Exercise input
────

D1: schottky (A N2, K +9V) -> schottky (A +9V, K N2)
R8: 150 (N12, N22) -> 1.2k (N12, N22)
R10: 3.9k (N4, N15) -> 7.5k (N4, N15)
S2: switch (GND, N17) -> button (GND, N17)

────

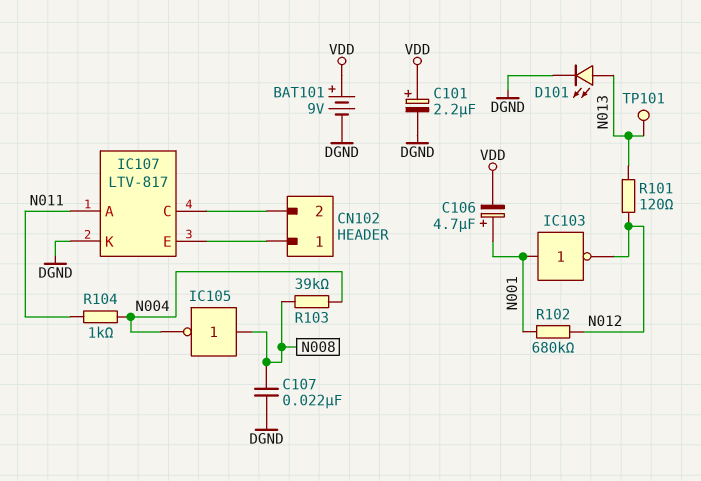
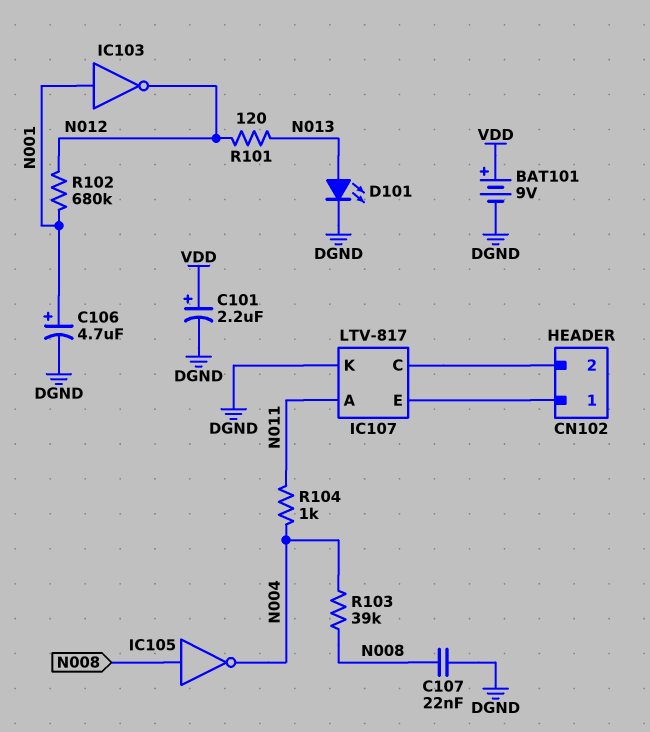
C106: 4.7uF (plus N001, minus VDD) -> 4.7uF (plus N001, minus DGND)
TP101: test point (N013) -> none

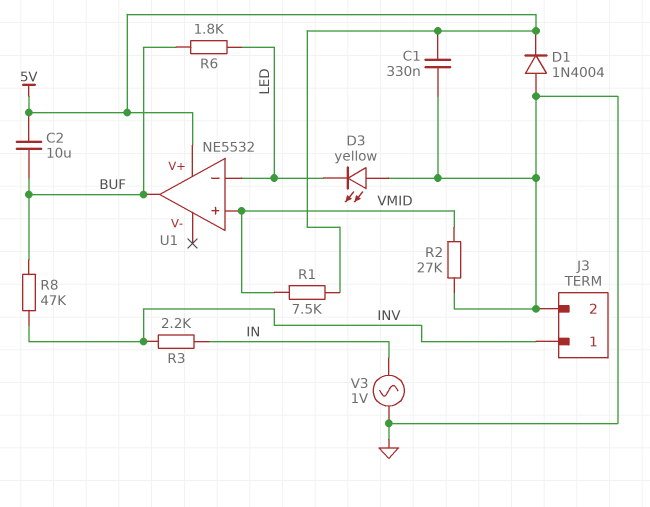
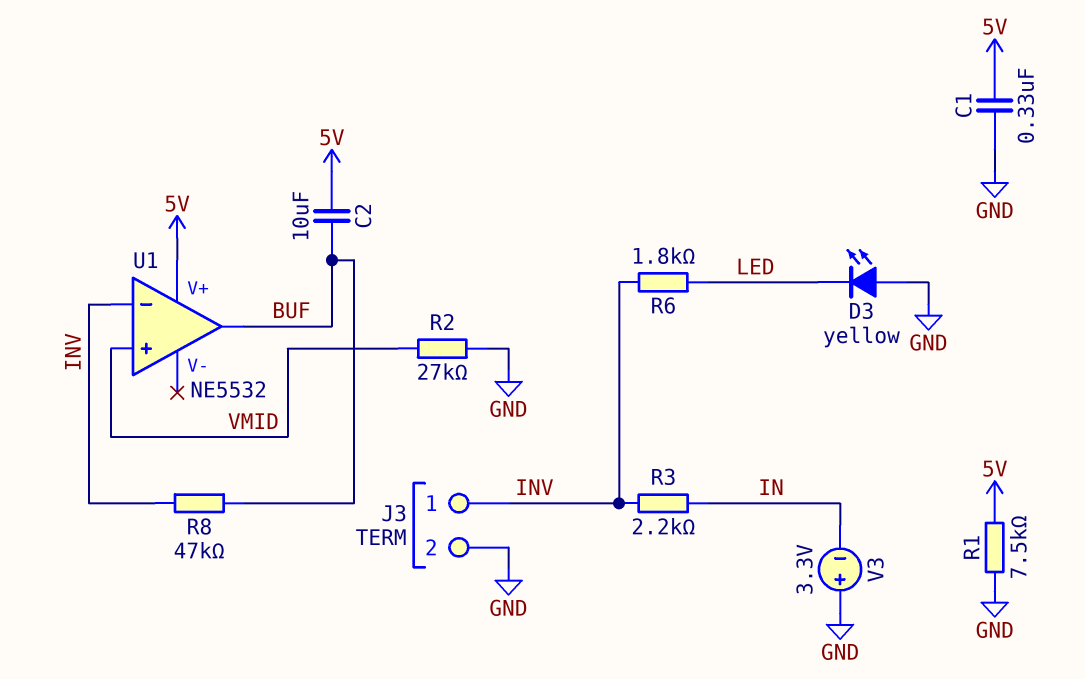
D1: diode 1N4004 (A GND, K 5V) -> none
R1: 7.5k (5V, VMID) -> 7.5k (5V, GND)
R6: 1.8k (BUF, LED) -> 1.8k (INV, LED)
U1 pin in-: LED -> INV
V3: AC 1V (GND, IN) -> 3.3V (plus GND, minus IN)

────

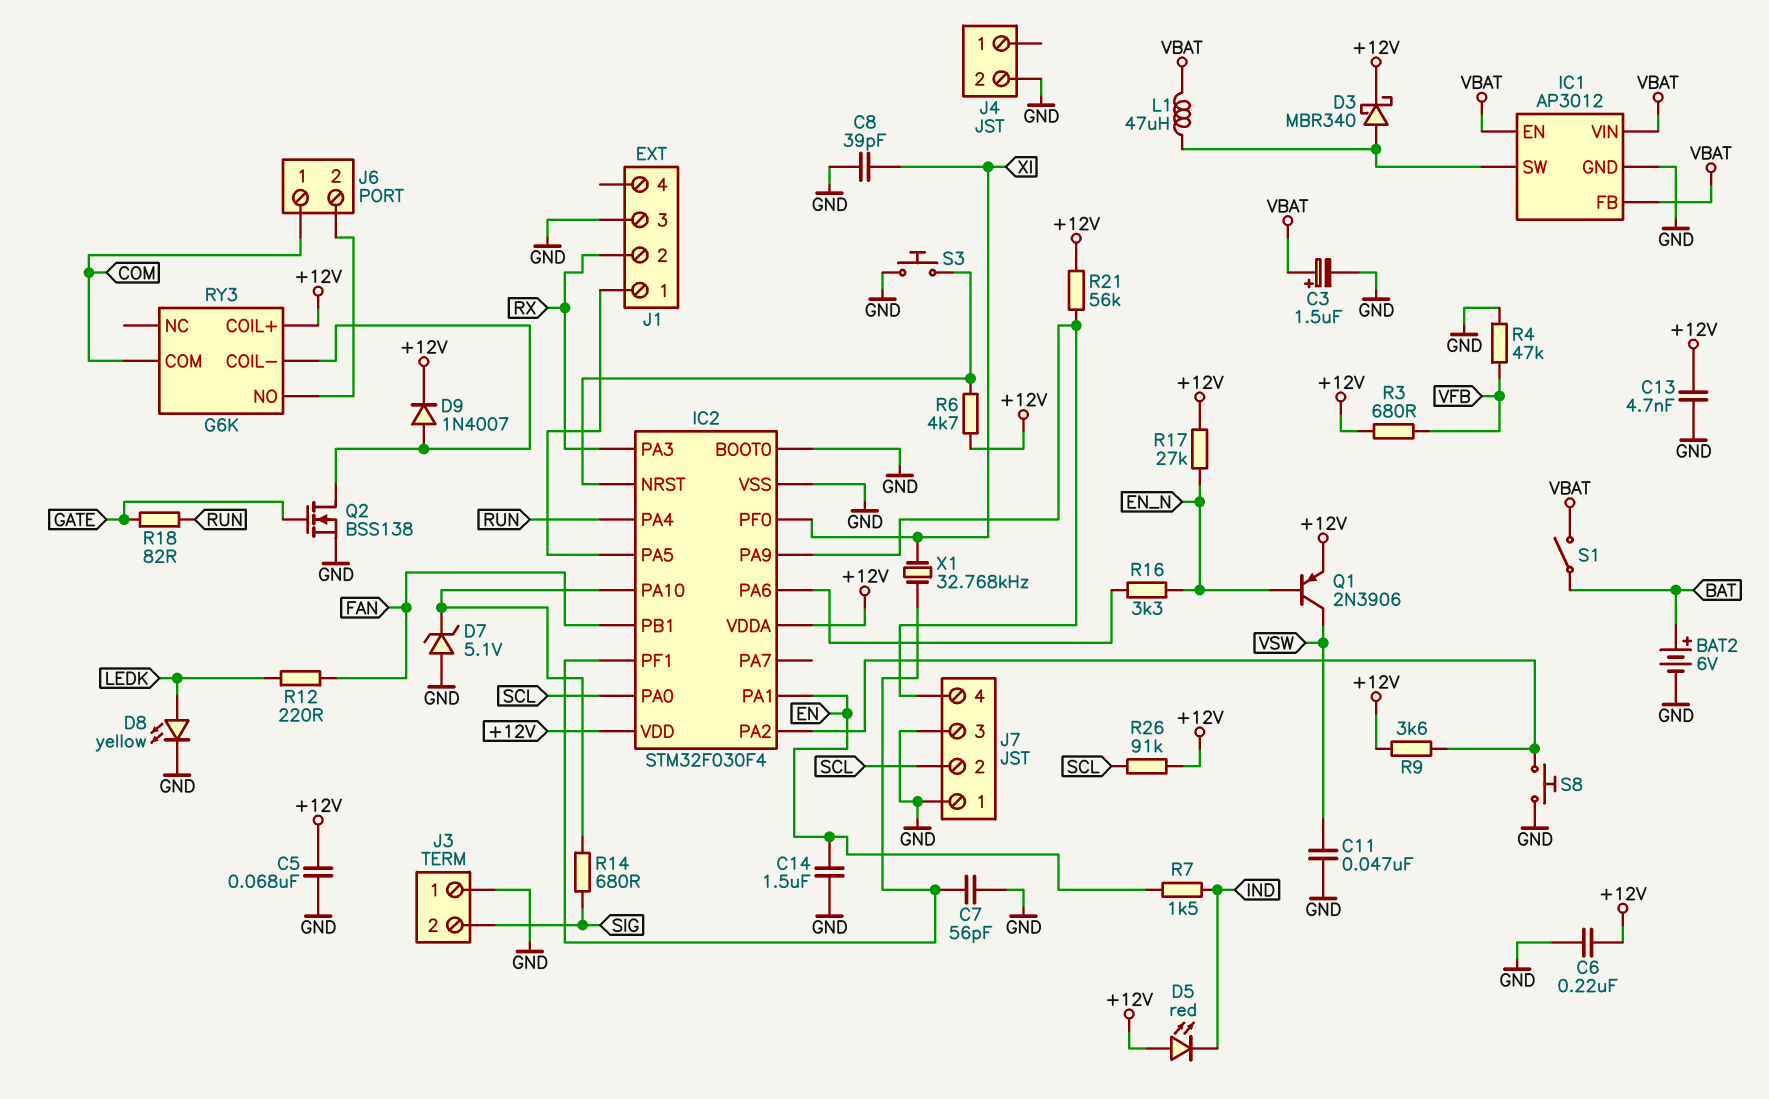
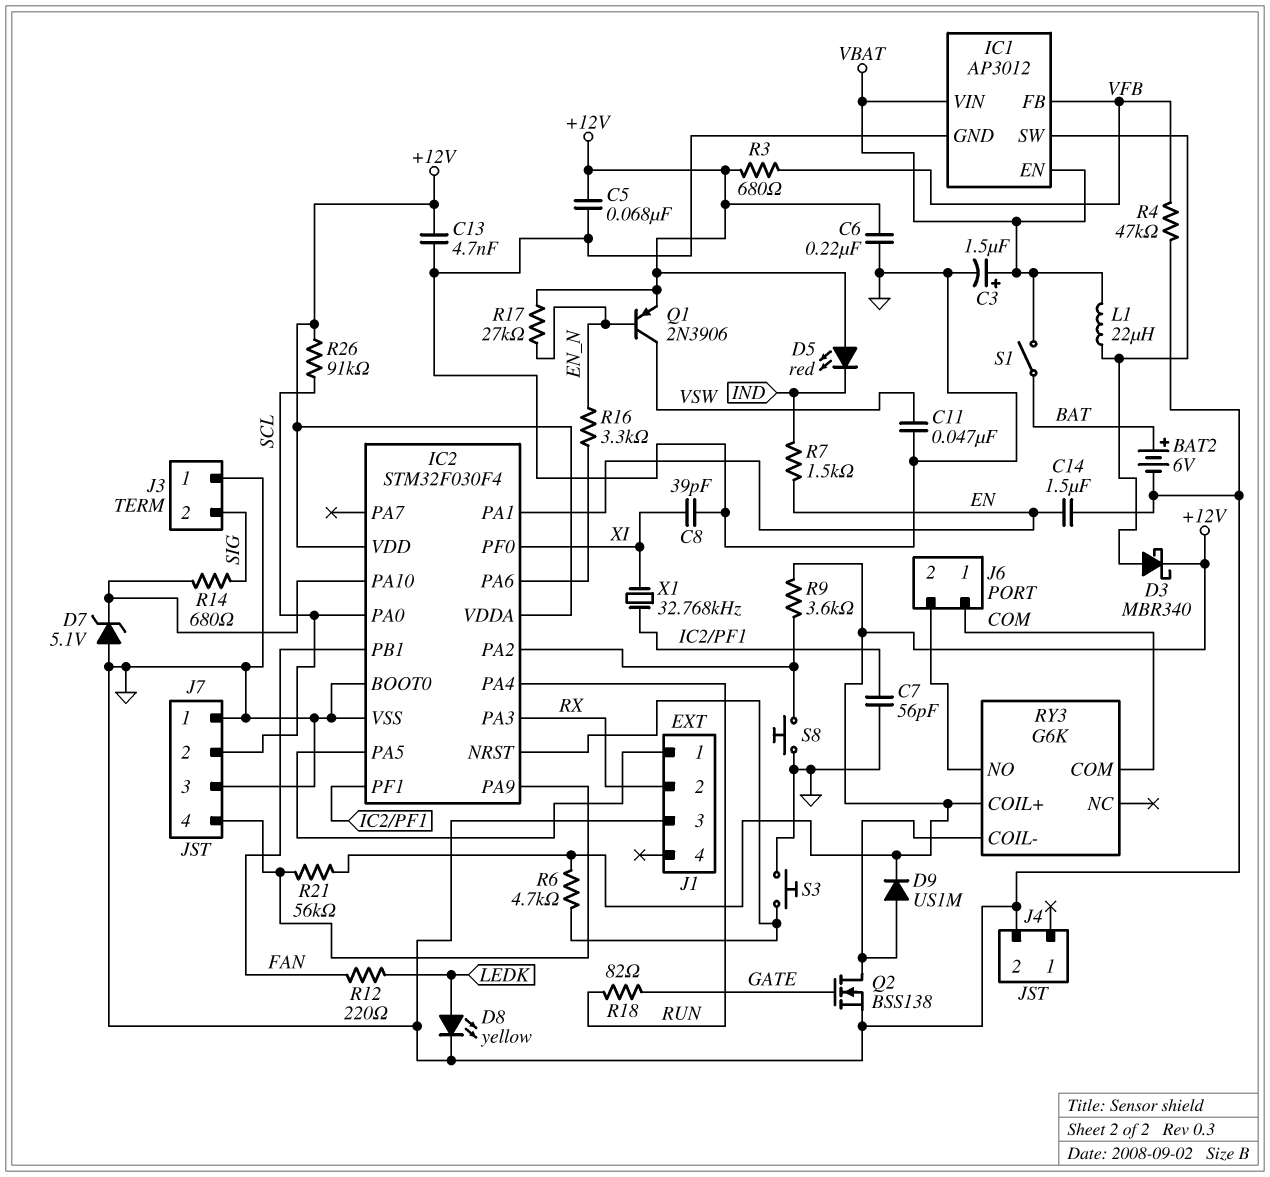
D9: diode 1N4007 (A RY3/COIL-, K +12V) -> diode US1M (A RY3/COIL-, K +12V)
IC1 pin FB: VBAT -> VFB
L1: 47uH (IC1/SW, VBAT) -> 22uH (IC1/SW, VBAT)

────

All that is wanted is a faithful reproduction of the line above with "D1: schottky (A", the line with "S2: switch (GND, N17) -> button (GND, N17)", and every line in between.

Finished task
D1: schottky (A N2, K +9V) -> schottky (A +9V, K N2)
R8: 150 (N12, N22) -> 1.2k (N12, N22)
R10: 3.9k (N4, N15) -> 7.5k (N4, N15)
S2: switch (GND, N17) -> button (GND, N17)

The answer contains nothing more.